** The data follows **

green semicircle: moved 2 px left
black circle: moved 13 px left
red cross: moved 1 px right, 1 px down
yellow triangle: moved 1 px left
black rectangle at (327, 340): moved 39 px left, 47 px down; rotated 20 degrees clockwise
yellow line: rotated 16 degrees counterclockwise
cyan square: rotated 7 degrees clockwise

** End of The data **
** The data follows **

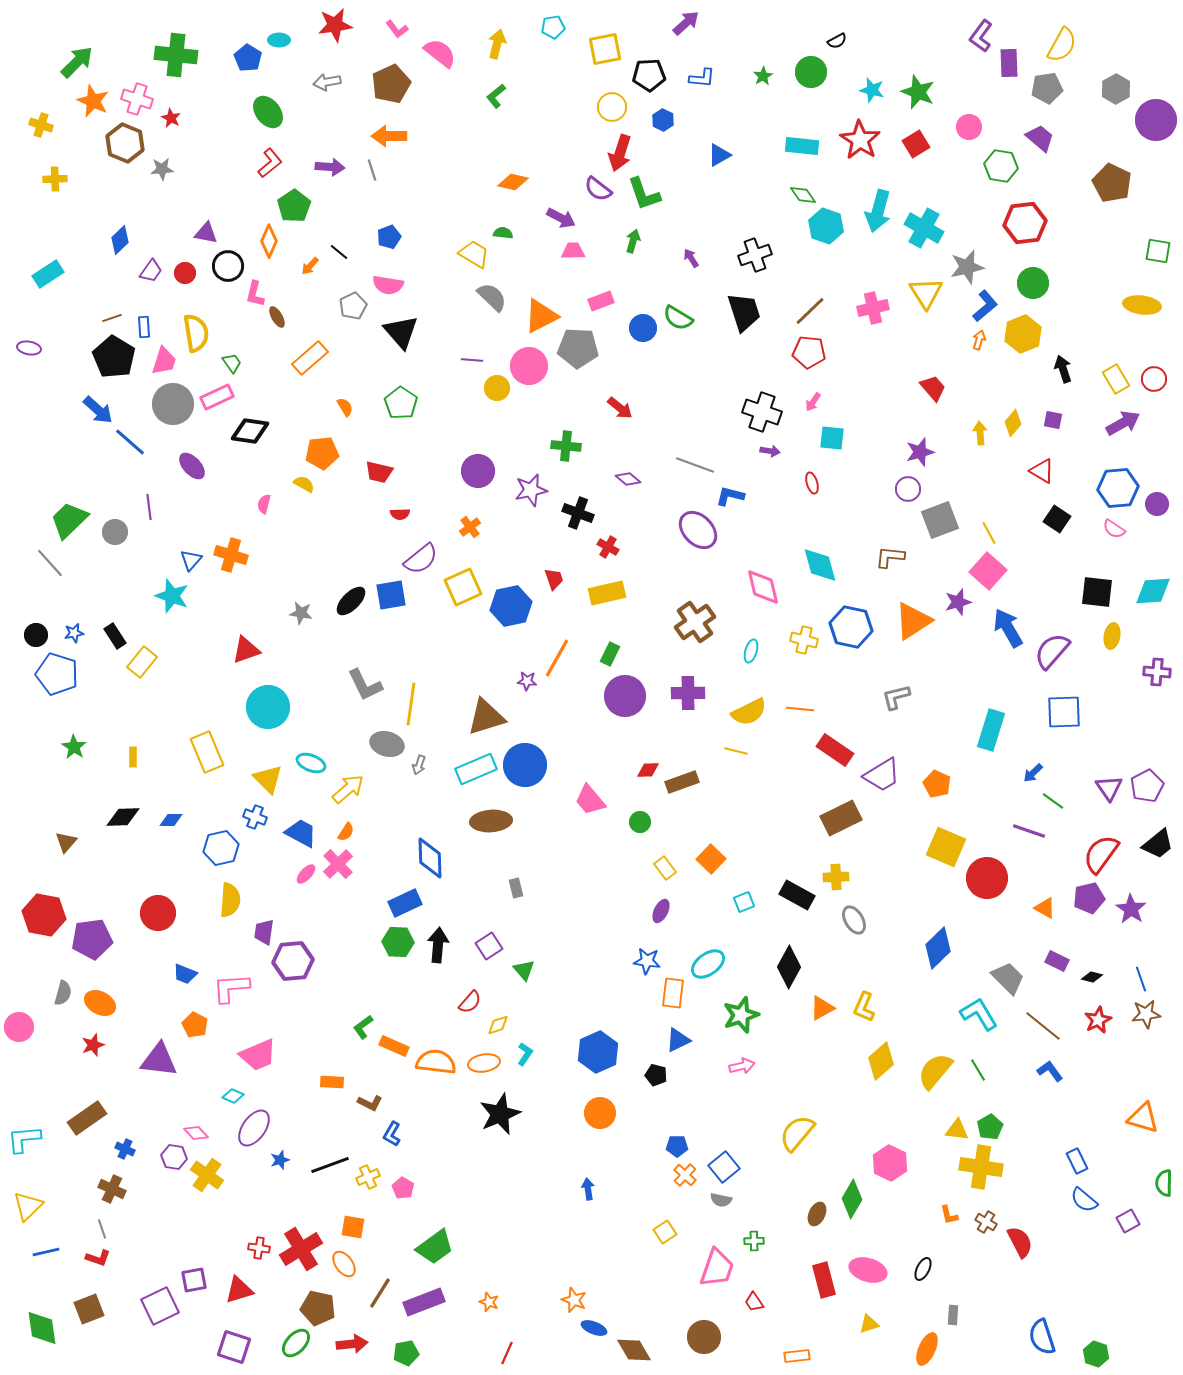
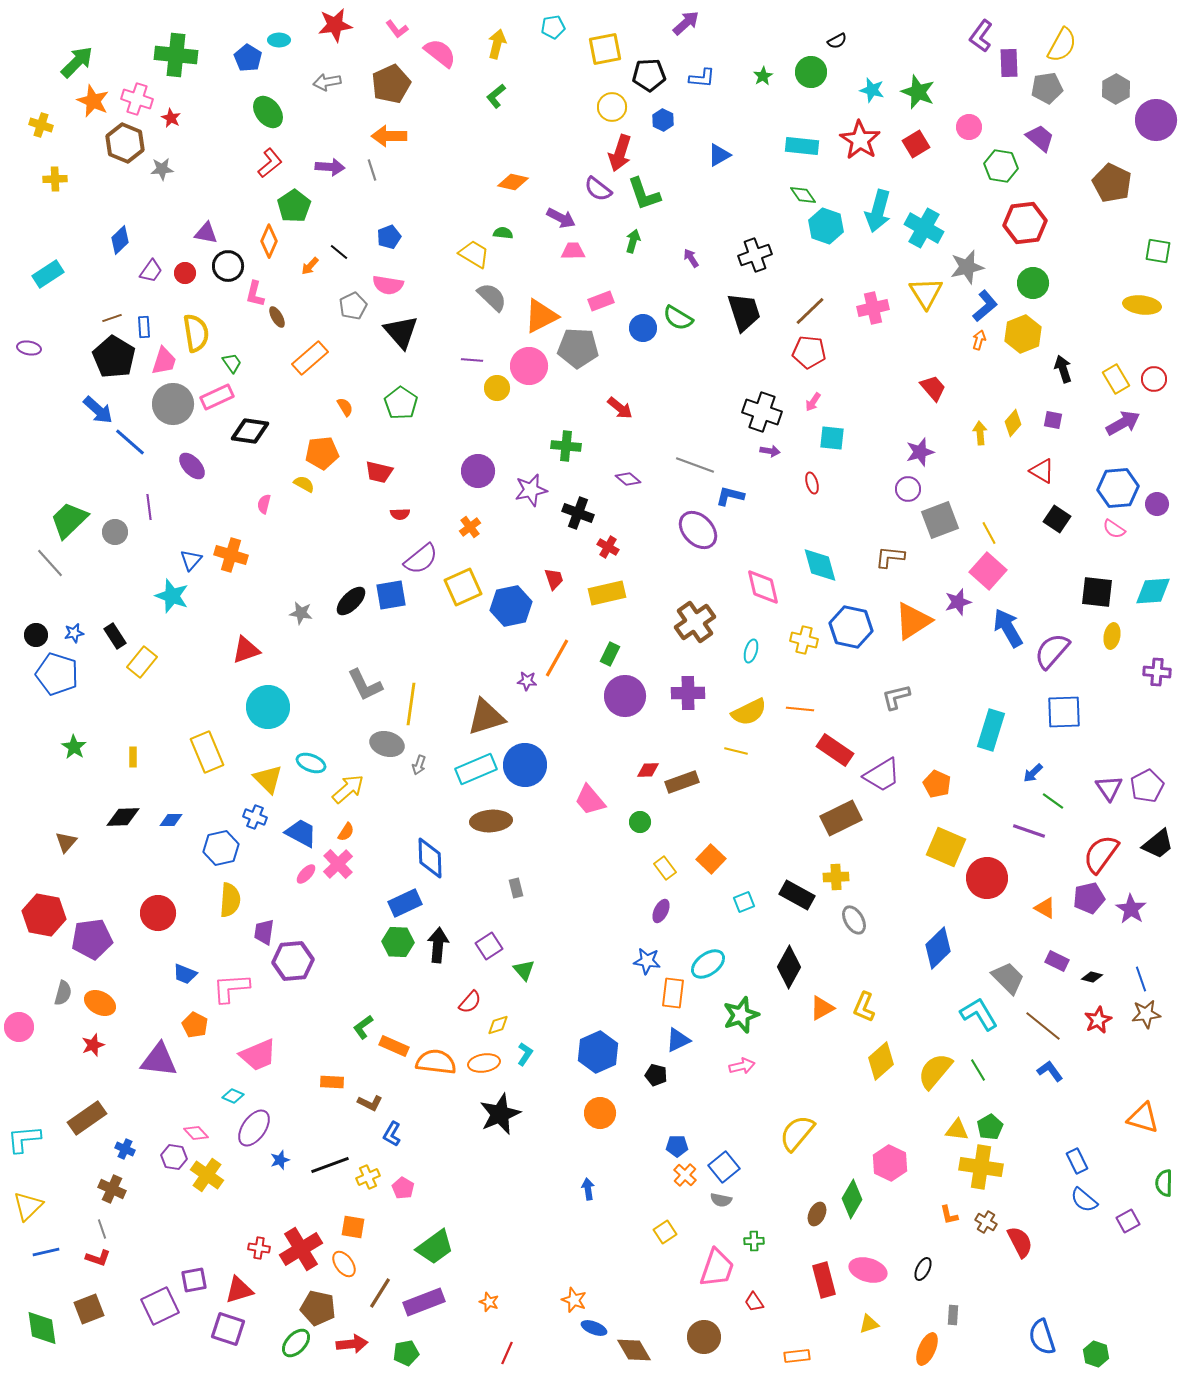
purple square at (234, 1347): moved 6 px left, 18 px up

** End of The data **

■ Work task ■
Report only how many lines of the listing hold the word "down".

■ Exercise response ■
2